Task directions: Work through the data and say how many lines contain "yellow". The number alone is the answer.

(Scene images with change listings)
# # # #

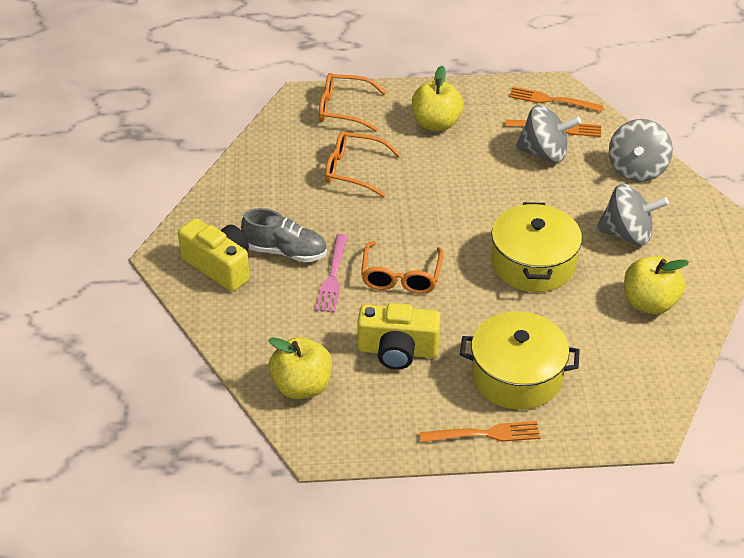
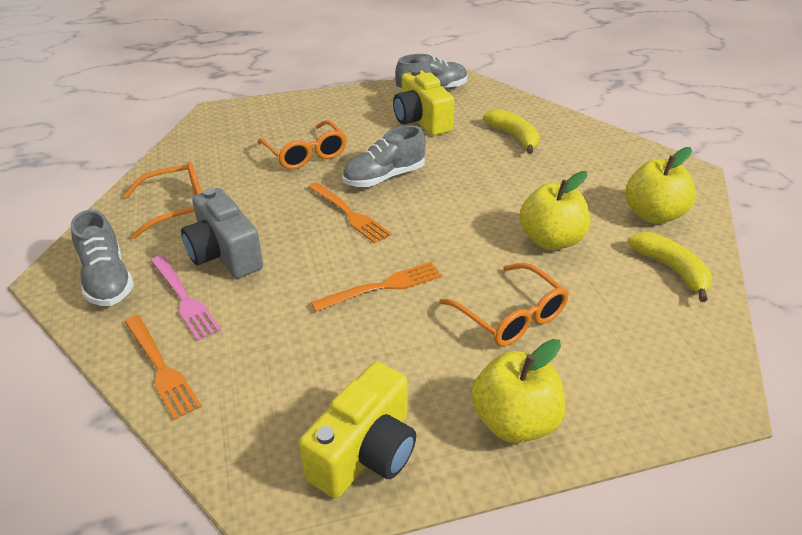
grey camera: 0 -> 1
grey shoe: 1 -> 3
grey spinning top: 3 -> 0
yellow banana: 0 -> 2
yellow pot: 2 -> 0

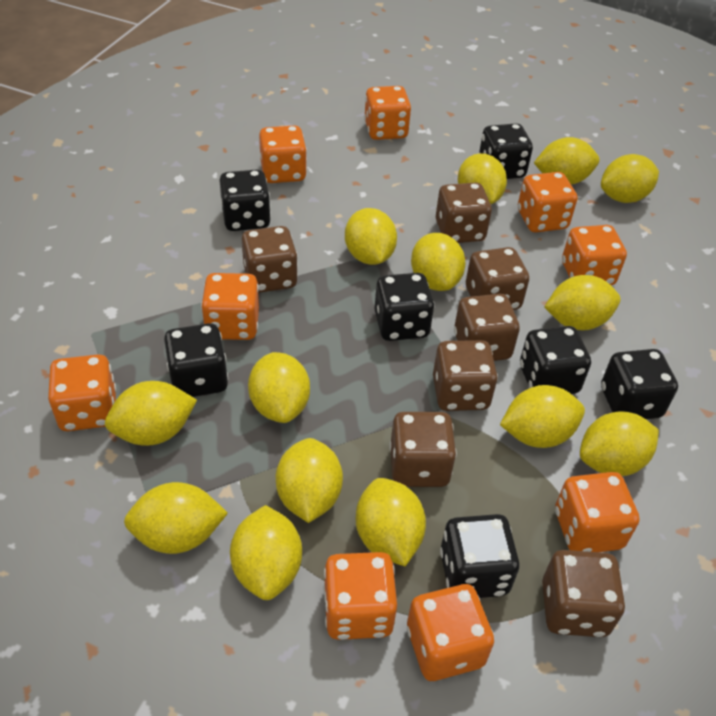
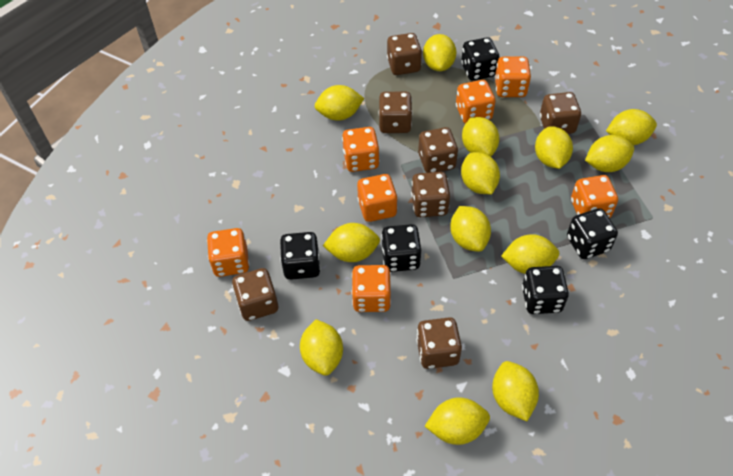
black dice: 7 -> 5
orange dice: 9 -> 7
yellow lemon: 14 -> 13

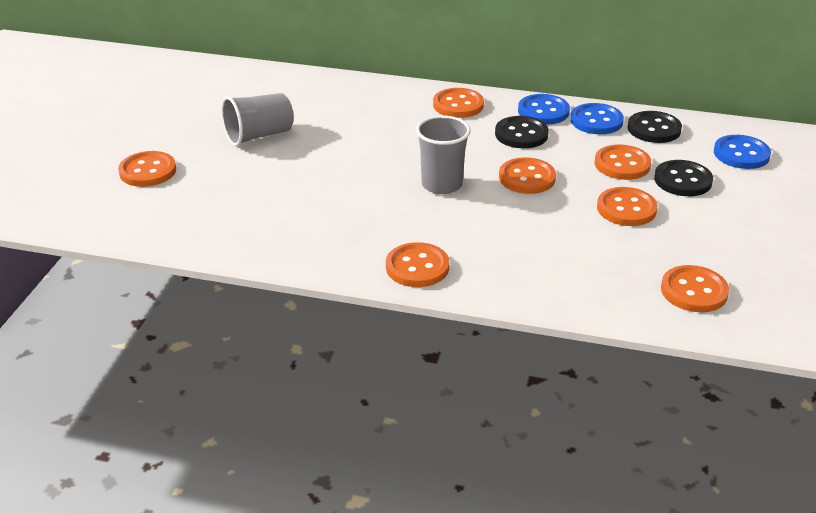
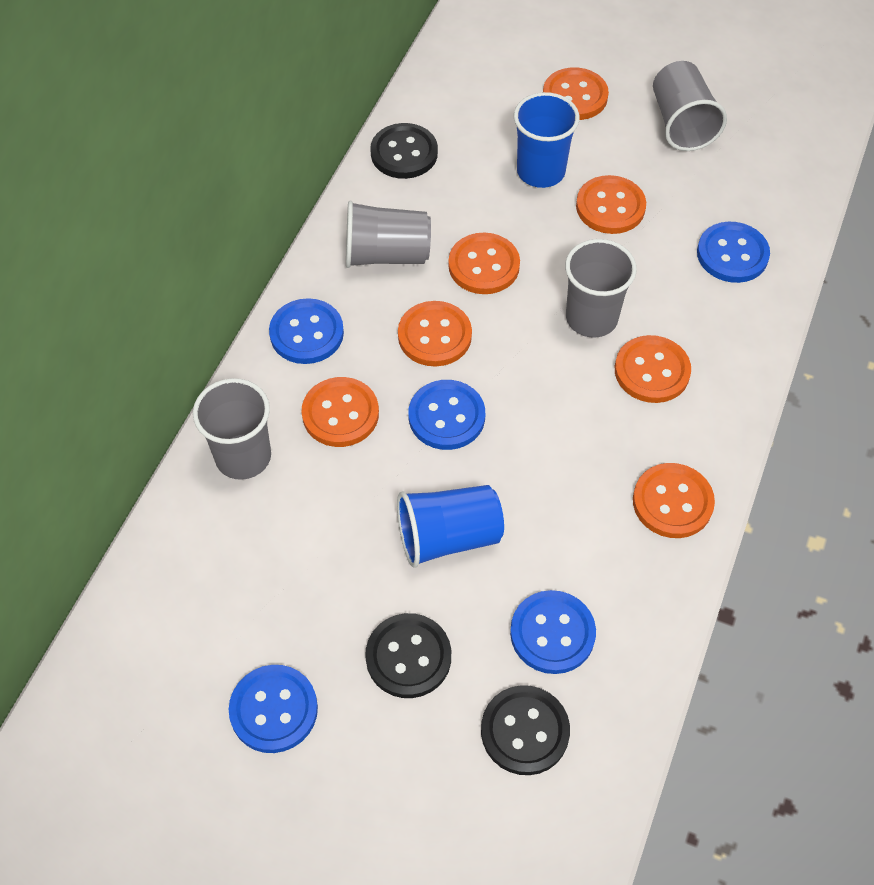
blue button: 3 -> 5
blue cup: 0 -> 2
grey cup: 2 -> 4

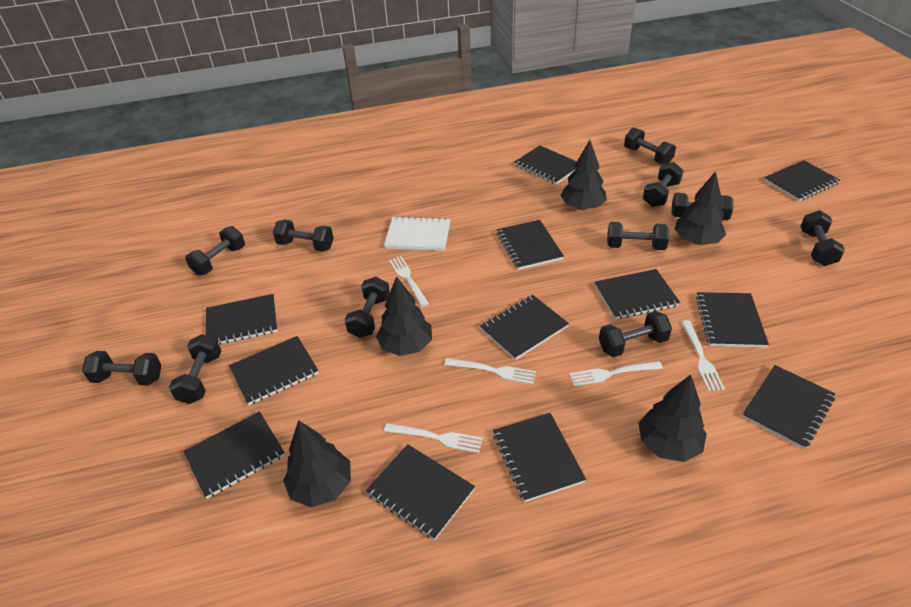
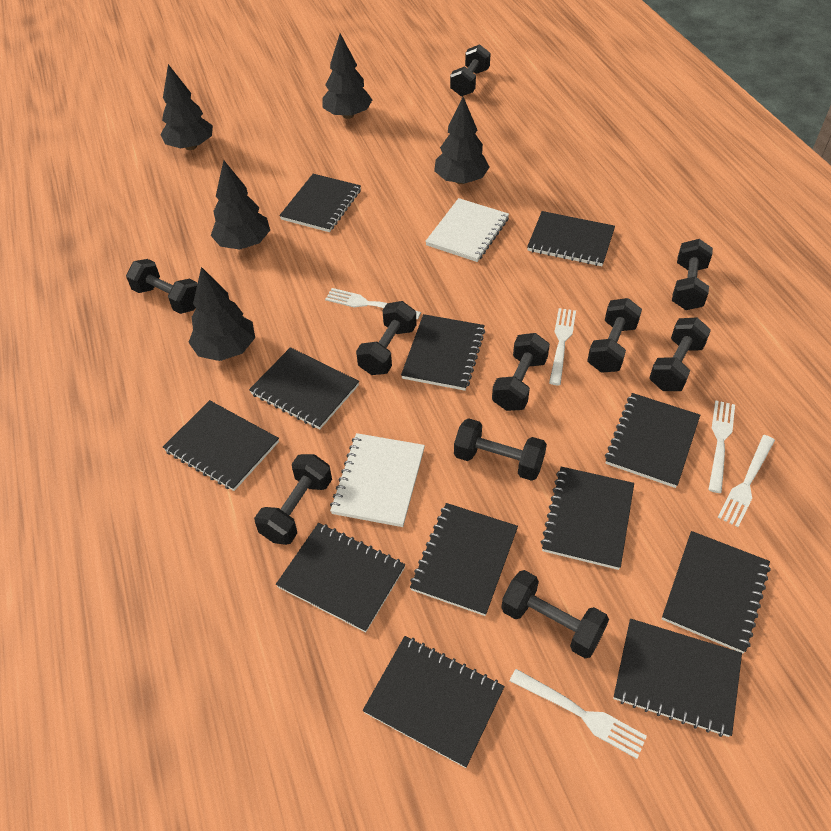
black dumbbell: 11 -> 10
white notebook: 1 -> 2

# # # #

Your solution: 3